══ Extracted data
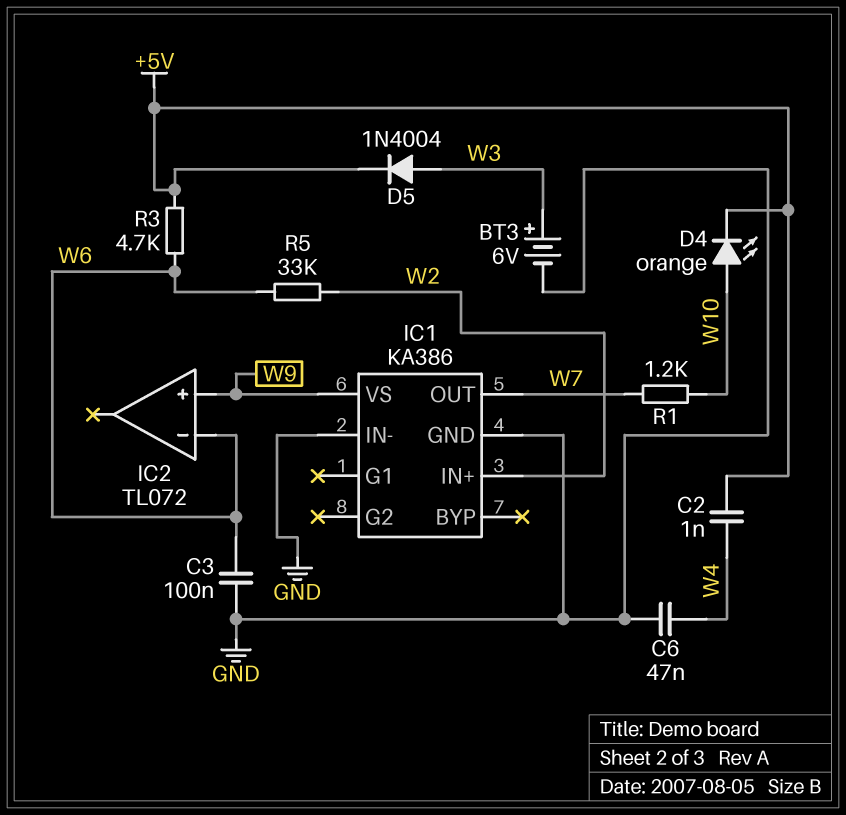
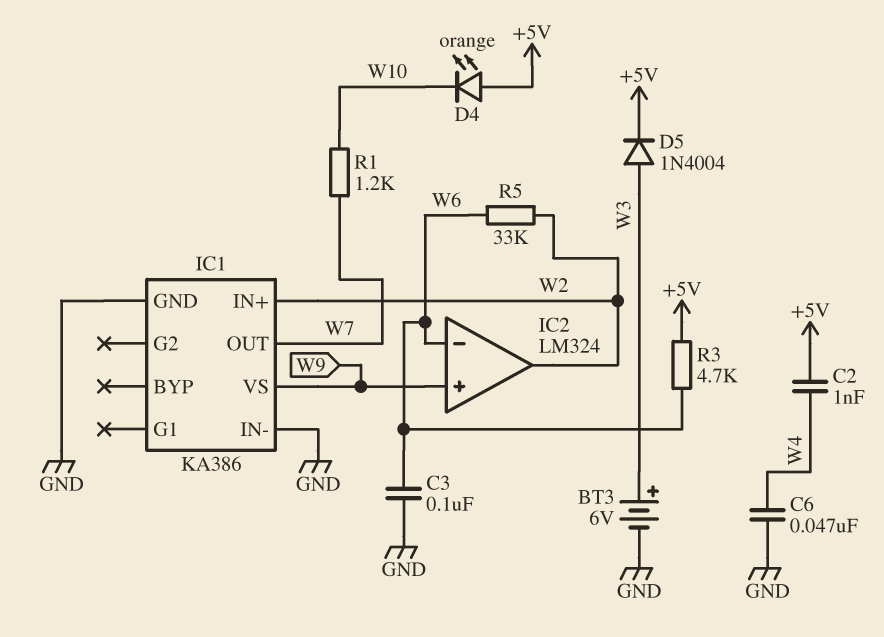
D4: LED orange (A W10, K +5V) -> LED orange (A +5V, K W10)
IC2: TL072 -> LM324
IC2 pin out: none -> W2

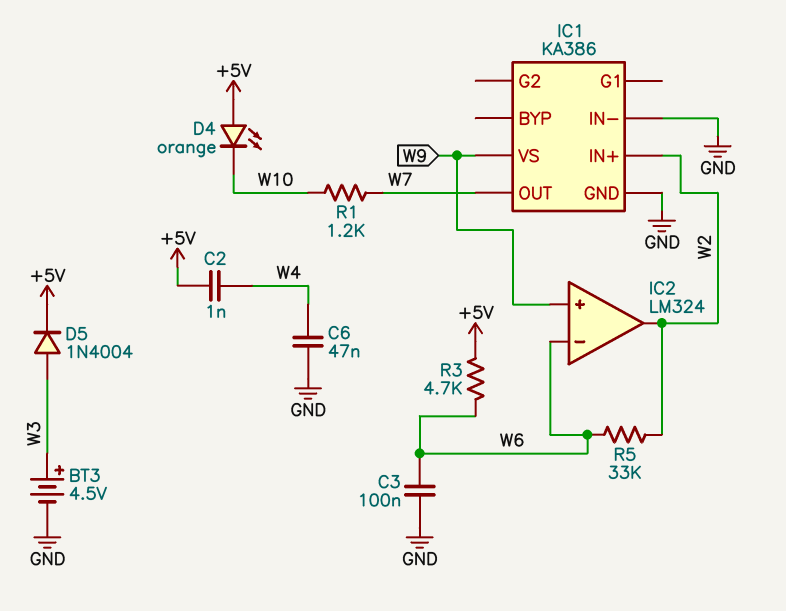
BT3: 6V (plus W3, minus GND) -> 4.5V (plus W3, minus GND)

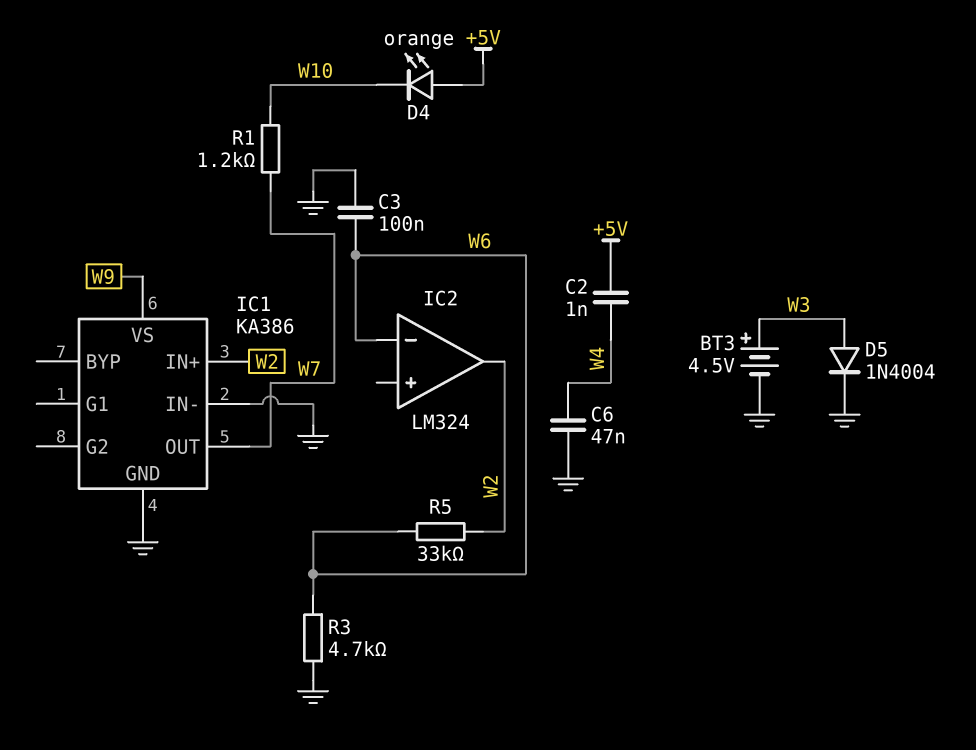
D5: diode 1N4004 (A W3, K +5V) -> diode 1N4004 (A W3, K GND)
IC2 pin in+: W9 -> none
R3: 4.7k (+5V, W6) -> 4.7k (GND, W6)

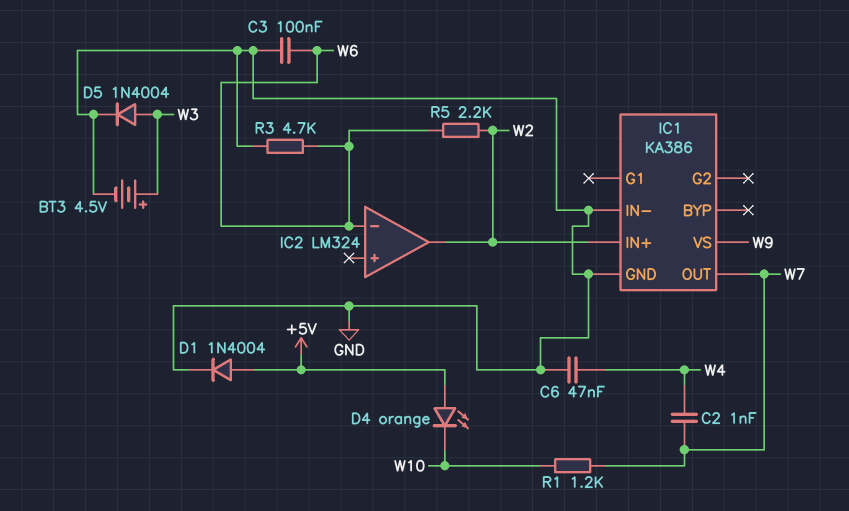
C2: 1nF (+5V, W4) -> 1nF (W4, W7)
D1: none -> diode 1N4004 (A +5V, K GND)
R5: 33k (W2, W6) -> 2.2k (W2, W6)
════
══ Extracted data
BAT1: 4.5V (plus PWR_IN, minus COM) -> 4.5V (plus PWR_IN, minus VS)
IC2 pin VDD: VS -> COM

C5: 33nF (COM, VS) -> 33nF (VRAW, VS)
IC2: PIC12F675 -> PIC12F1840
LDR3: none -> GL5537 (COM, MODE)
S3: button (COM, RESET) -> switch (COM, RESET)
════
══ Extracted data
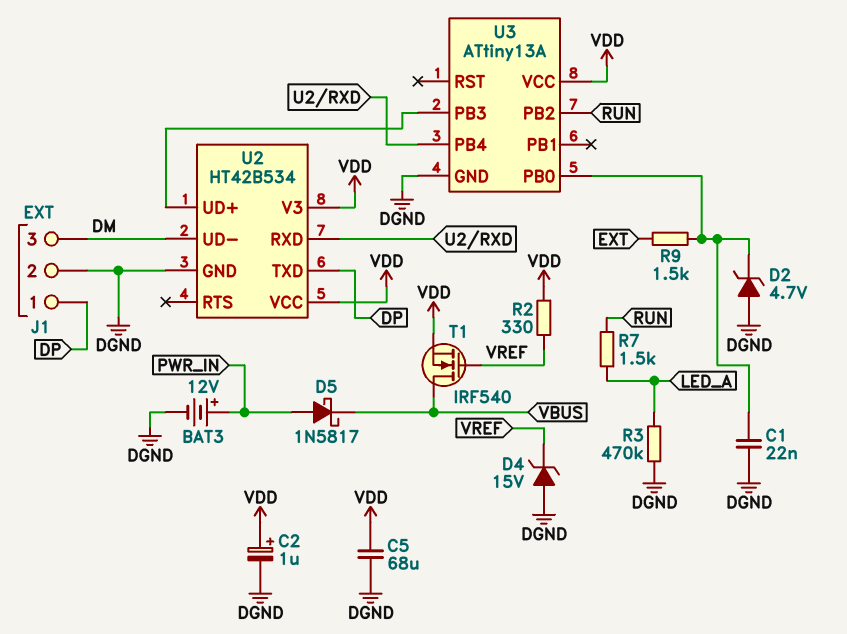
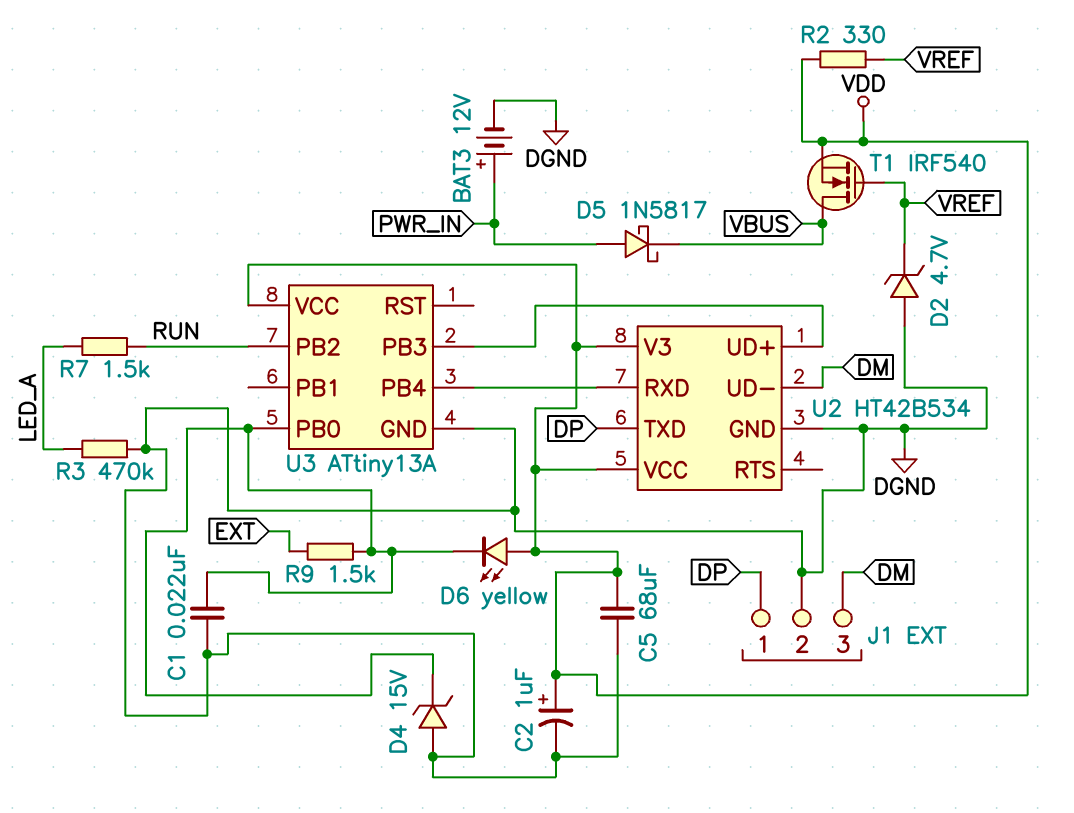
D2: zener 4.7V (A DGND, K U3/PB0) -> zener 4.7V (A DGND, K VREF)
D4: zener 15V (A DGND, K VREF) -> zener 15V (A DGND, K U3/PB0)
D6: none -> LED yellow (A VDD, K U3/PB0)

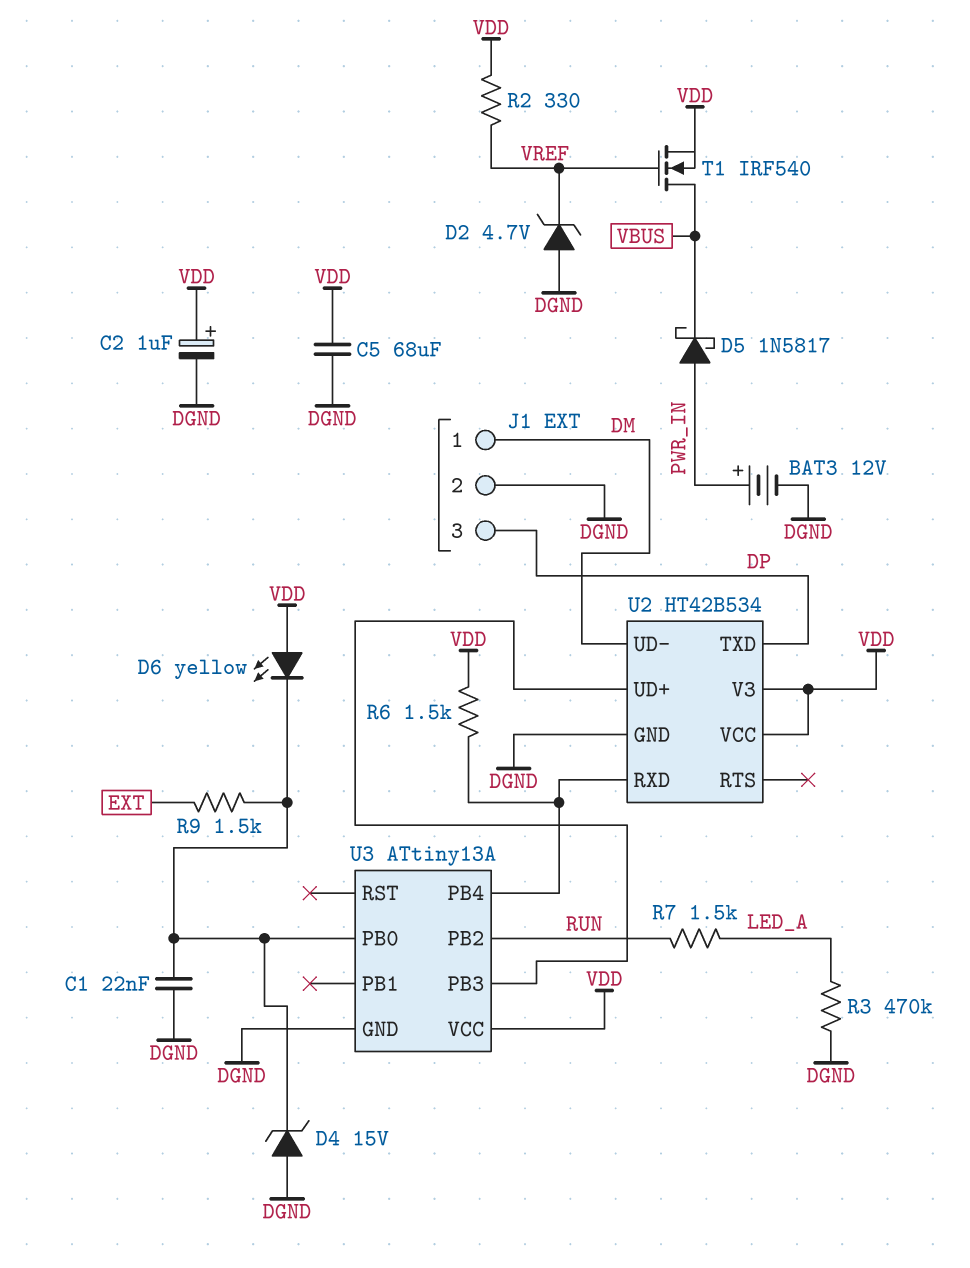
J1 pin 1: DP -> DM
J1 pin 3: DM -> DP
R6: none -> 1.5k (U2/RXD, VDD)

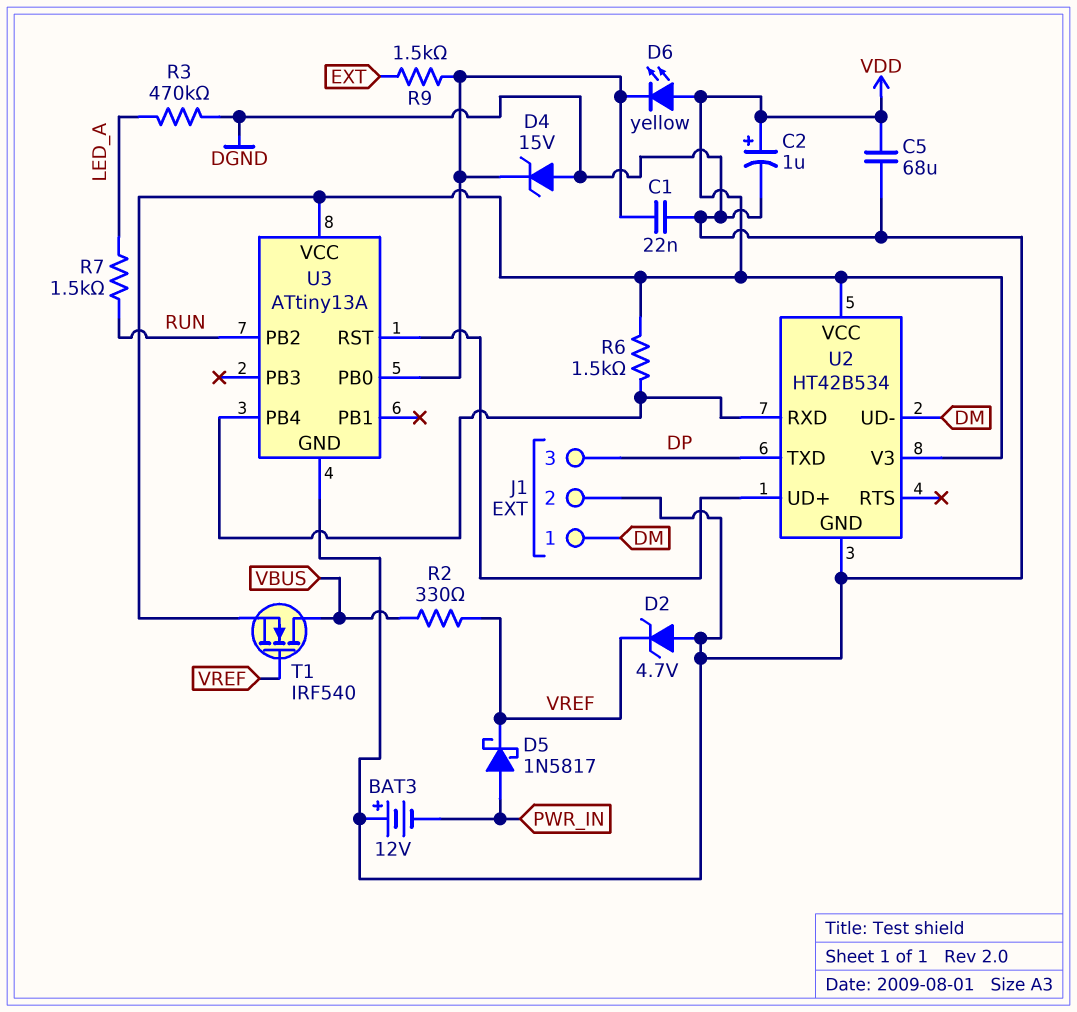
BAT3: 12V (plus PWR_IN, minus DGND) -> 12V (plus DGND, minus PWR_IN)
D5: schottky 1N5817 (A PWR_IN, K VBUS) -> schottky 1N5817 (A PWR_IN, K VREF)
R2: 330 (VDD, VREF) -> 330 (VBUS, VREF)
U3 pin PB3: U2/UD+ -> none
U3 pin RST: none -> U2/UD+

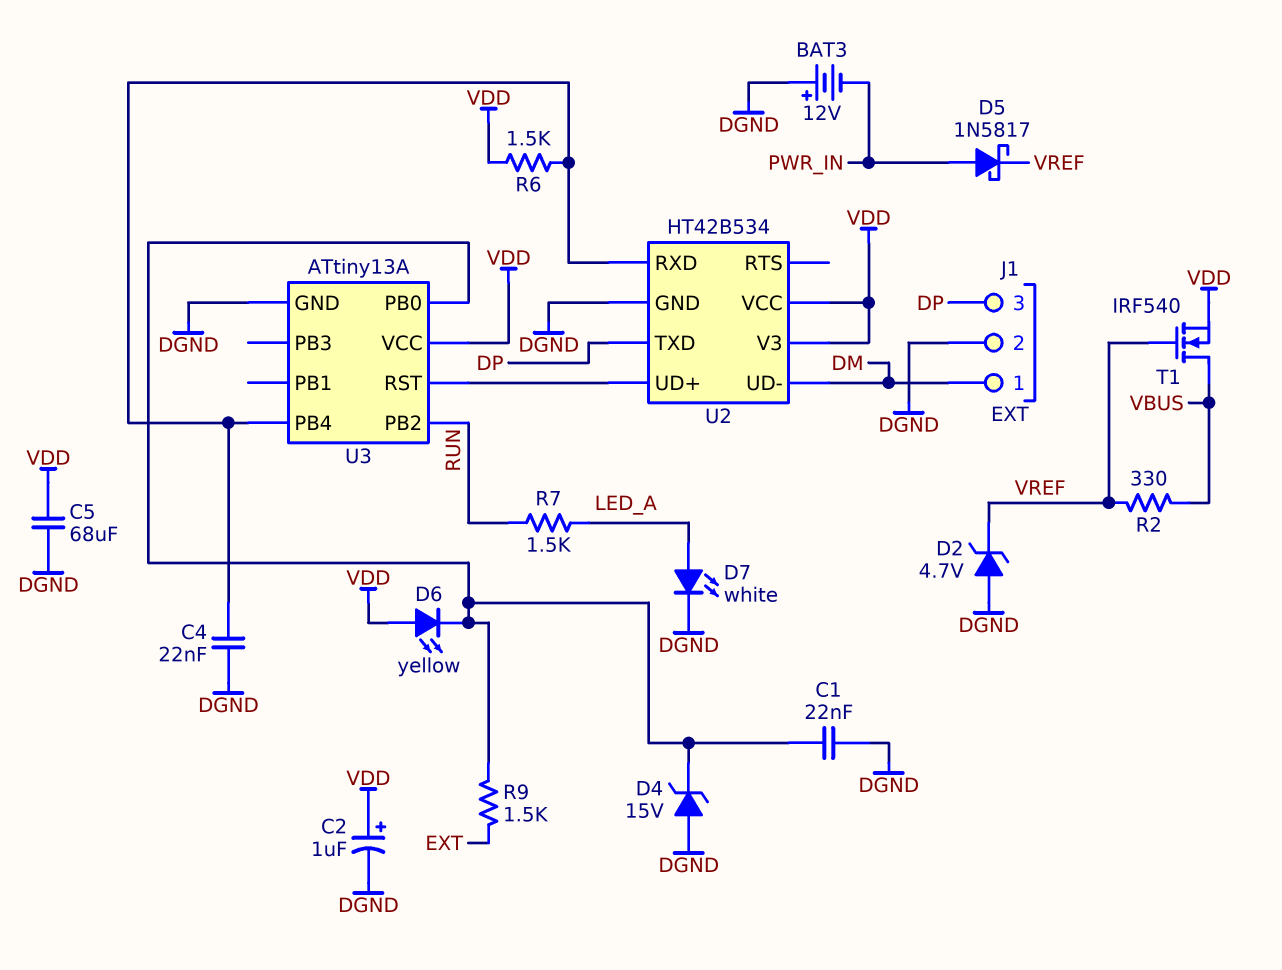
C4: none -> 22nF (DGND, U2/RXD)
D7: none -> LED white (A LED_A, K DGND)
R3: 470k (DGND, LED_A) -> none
════
Every line above that holds the string "diode" should be returned.

D5: diode 1N4004 (A W3, K +5V) -> diode 1N4004 (A W3, K GND)
D1: none -> diode 1N4004 (A +5V, K GND)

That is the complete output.